Exercise directions: Your answer should be the lines of the listing that contain the word "truck".

Data section:
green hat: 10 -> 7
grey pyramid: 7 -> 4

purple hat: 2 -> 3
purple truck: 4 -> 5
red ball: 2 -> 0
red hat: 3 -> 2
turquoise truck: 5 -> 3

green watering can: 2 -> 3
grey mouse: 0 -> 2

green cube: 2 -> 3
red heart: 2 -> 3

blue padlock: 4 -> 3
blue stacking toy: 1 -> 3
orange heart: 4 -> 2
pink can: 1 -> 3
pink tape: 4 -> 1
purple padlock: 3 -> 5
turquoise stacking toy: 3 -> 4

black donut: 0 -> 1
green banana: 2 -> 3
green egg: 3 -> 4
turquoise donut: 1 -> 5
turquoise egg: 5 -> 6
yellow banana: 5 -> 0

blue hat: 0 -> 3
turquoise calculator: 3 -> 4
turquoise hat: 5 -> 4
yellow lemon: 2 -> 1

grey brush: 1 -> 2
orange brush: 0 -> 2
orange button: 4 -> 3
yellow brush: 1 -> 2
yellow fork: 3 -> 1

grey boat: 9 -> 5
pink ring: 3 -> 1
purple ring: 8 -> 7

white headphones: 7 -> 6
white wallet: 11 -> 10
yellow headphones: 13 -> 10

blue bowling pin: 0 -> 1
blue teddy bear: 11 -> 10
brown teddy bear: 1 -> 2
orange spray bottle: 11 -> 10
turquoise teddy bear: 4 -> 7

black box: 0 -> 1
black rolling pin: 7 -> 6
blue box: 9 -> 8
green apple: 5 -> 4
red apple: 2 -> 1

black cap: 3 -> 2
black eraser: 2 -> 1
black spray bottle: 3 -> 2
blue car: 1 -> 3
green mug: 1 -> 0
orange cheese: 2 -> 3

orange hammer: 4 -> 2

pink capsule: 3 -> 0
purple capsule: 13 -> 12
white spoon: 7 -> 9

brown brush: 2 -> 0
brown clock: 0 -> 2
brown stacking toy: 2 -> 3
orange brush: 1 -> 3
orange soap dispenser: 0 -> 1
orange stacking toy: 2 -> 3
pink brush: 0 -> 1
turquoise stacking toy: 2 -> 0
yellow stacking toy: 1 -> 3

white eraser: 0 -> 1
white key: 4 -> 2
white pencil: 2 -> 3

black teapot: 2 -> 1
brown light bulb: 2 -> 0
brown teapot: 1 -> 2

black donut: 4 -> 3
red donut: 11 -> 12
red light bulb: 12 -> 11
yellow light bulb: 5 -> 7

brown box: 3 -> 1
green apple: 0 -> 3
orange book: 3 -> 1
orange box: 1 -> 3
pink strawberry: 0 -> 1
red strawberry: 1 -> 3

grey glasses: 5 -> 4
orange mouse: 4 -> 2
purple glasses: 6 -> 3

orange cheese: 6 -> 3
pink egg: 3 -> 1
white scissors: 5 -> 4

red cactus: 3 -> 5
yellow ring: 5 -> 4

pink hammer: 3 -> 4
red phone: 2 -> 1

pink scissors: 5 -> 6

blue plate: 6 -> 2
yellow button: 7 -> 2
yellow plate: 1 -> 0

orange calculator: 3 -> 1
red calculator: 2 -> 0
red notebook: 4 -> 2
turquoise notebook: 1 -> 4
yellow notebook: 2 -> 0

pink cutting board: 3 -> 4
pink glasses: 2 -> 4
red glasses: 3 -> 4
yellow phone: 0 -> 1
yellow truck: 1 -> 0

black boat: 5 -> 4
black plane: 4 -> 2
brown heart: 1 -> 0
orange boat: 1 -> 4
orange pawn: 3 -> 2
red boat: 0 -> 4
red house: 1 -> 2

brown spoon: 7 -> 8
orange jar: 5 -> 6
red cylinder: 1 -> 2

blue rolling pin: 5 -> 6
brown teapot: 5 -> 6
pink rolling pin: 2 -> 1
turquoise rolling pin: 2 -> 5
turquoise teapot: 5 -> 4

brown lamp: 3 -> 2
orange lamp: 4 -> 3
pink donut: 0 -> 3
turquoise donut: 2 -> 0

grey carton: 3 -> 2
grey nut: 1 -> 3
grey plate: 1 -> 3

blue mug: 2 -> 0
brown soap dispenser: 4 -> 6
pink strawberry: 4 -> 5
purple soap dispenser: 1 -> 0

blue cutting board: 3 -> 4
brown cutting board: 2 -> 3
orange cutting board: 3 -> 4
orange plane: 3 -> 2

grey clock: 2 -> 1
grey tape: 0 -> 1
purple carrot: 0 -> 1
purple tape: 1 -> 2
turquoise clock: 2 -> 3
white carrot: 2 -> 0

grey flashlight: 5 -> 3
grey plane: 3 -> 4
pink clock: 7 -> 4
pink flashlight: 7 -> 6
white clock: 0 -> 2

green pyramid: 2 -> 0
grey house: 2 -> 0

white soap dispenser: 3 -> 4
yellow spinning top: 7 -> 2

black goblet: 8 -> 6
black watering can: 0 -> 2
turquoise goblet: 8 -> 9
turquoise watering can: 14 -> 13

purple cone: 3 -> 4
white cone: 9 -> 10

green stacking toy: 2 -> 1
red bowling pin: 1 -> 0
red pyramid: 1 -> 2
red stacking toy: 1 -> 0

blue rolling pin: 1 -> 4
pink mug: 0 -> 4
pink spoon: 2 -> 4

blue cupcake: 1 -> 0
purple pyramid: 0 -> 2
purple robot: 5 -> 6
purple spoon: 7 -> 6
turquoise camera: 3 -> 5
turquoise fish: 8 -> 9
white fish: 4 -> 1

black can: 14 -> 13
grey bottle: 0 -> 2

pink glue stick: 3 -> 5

Exercise solution:
purple truck: 4 -> 5
turquoise truck: 5 -> 3
yellow truck: 1 -> 0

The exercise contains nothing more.